(SOURCE INFORMATION begins)

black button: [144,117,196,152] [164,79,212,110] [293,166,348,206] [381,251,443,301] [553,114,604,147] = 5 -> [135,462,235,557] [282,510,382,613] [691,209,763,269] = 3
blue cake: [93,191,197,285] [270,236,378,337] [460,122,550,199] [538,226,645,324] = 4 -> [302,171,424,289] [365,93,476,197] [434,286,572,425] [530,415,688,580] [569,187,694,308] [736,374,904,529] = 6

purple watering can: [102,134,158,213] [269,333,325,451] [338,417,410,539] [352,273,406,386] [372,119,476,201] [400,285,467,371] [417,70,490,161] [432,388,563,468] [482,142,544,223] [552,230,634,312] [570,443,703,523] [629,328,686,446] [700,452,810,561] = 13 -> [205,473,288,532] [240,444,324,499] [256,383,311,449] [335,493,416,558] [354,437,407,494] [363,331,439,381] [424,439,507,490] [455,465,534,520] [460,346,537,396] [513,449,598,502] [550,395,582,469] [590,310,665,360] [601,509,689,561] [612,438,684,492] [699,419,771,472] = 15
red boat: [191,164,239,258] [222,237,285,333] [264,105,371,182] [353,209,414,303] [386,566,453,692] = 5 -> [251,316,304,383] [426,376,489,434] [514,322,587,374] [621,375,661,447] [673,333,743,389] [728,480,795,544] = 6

(SOURCE INFORMATION ends)
(SOURCE INFORMATION begins)

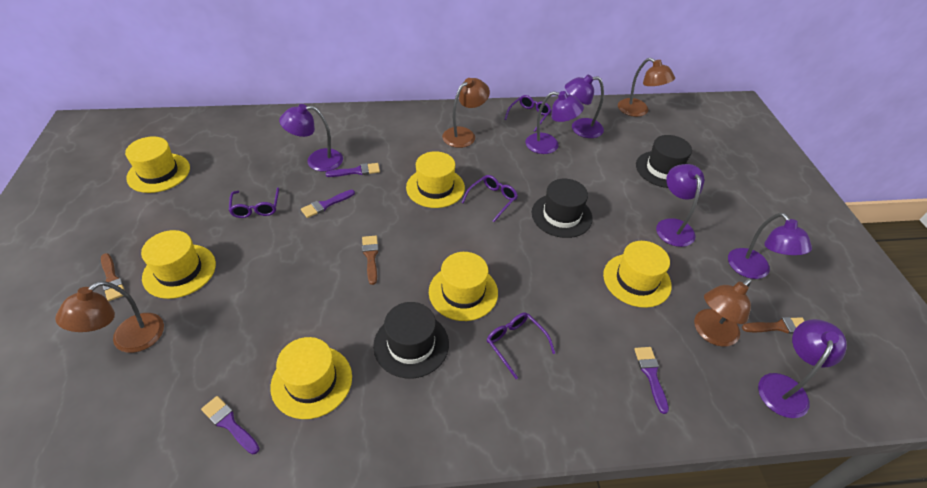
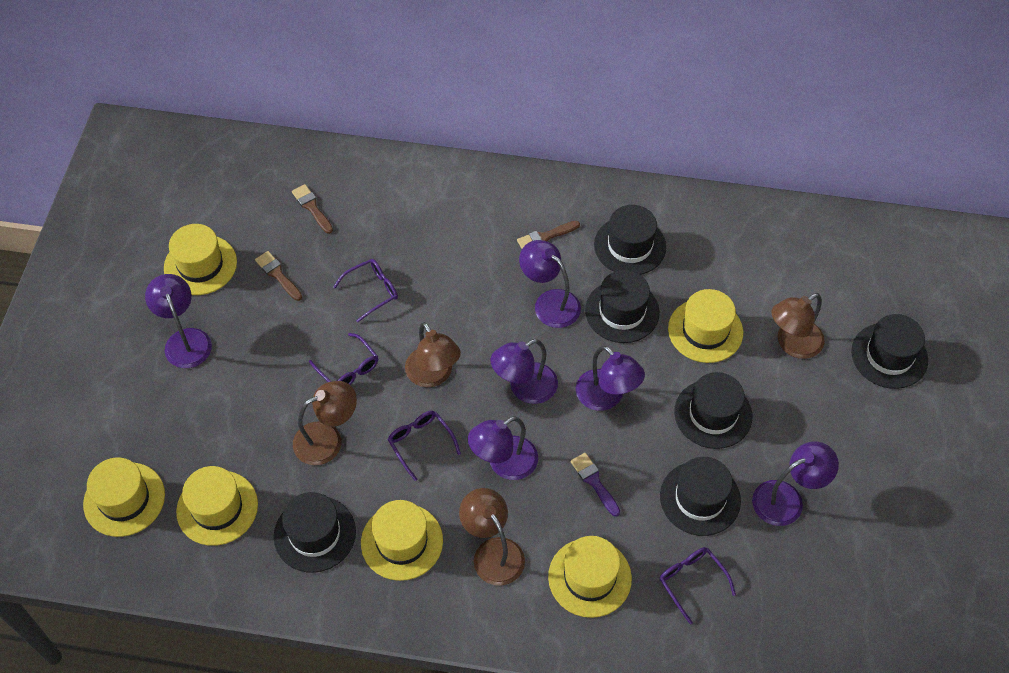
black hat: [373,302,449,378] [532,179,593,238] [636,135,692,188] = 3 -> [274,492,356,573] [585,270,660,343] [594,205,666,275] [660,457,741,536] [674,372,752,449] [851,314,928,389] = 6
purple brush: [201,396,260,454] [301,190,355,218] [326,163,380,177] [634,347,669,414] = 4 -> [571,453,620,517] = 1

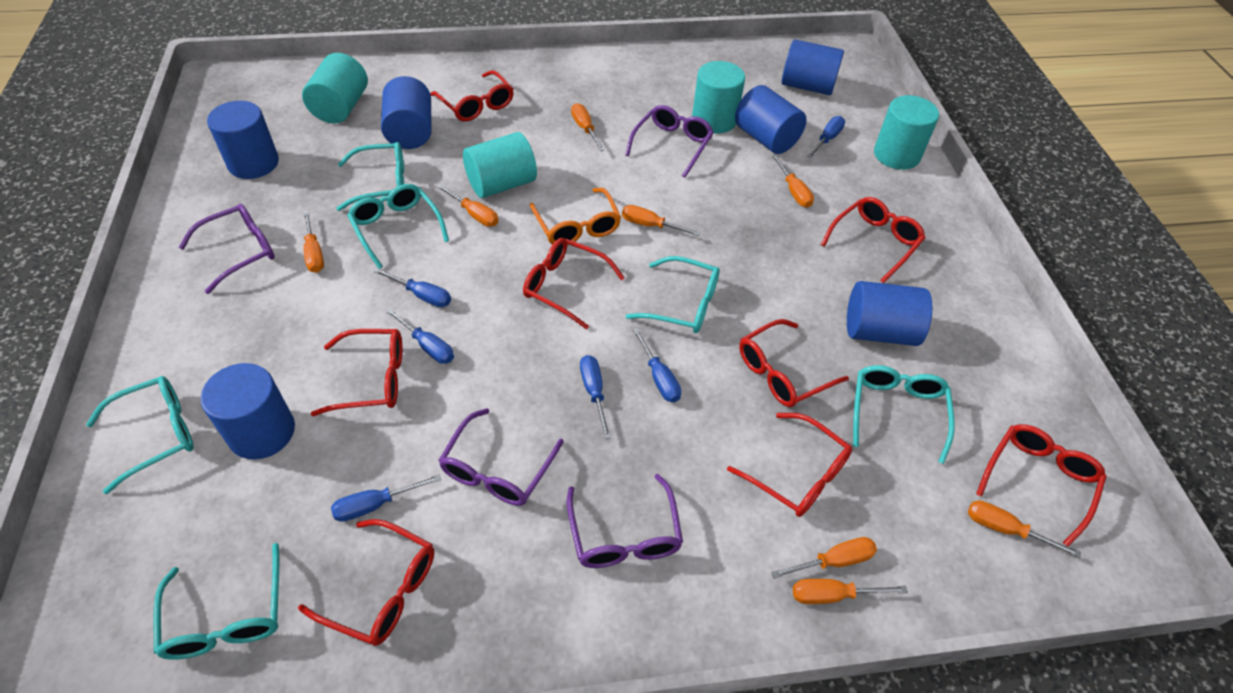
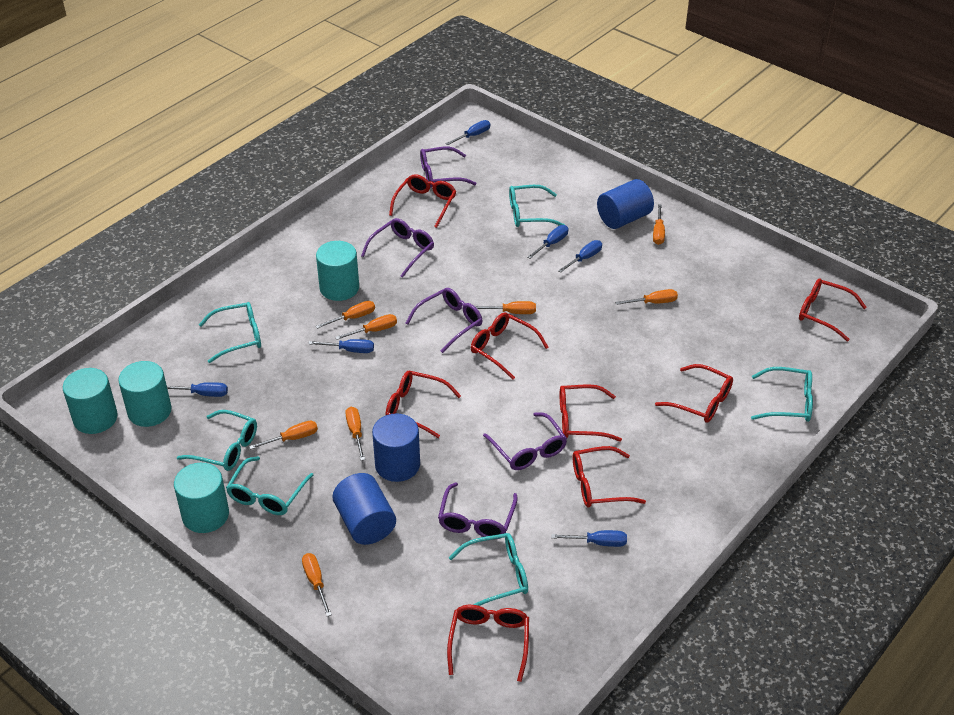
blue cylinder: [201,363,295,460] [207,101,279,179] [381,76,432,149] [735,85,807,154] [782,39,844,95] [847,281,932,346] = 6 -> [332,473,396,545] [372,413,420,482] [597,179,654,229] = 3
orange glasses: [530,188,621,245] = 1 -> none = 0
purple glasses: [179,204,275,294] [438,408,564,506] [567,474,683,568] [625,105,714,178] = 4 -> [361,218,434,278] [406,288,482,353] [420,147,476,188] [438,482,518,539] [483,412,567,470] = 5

(SOURCE INFORMATION ends)
(SOURCE INFORMATION begins)

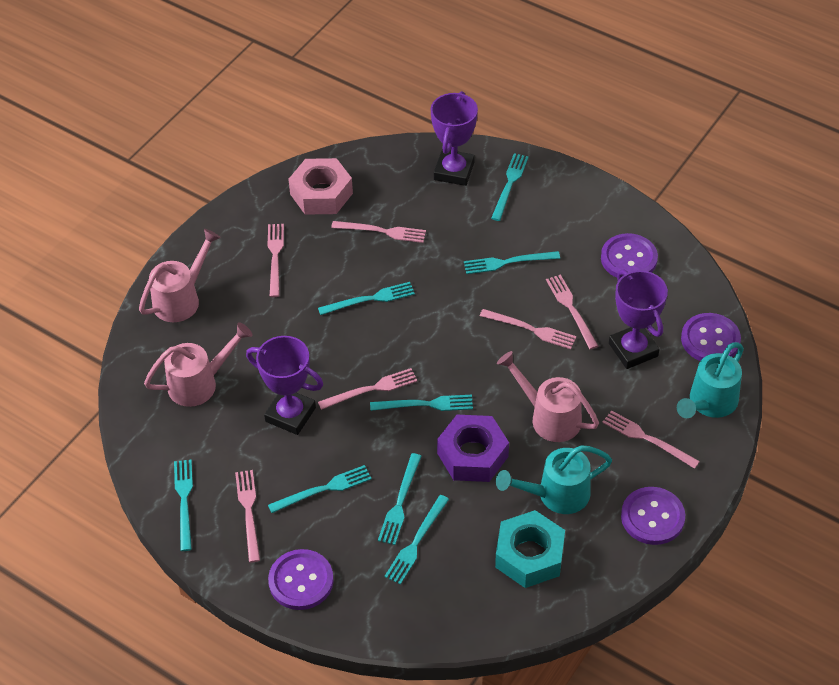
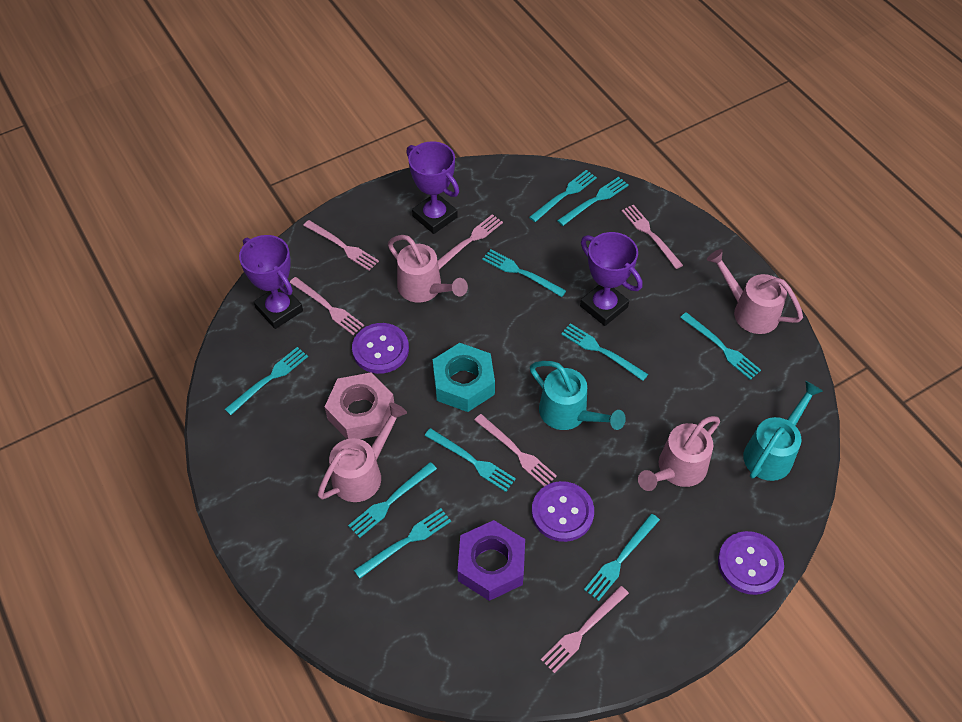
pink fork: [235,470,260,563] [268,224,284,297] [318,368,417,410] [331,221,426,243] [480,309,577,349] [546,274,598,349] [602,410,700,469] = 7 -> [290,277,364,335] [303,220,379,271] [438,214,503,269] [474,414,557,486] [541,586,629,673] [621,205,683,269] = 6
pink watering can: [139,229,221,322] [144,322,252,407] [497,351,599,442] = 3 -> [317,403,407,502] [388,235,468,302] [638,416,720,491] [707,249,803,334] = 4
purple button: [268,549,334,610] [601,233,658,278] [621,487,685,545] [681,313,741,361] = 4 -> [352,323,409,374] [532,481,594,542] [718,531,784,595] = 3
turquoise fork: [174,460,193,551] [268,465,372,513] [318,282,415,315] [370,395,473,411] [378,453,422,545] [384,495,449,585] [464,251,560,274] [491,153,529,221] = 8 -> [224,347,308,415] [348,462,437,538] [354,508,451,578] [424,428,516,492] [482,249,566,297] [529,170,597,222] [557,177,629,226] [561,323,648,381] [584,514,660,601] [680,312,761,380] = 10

(SOURCE INFORMATION ends)

PROBLEM TO WORK ON.
Where the word "button" appears in a line of the entries, copy that line.

ANSWER TO THIS TASK.
black button: [144,117,196,152] [164,79,212,110] [293,166,348,206] [381,251,443,301] [553,114,604,147] = 5 -> [135,462,235,557] [282,510,382,613] [691,209,763,269] = 3
purple button: [268,549,334,610] [601,233,658,278] [621,487,685,545] [681,313,741,361] = 4 -> [352,323,409,374] [532,481,594,542] [718,531,784,595] = 3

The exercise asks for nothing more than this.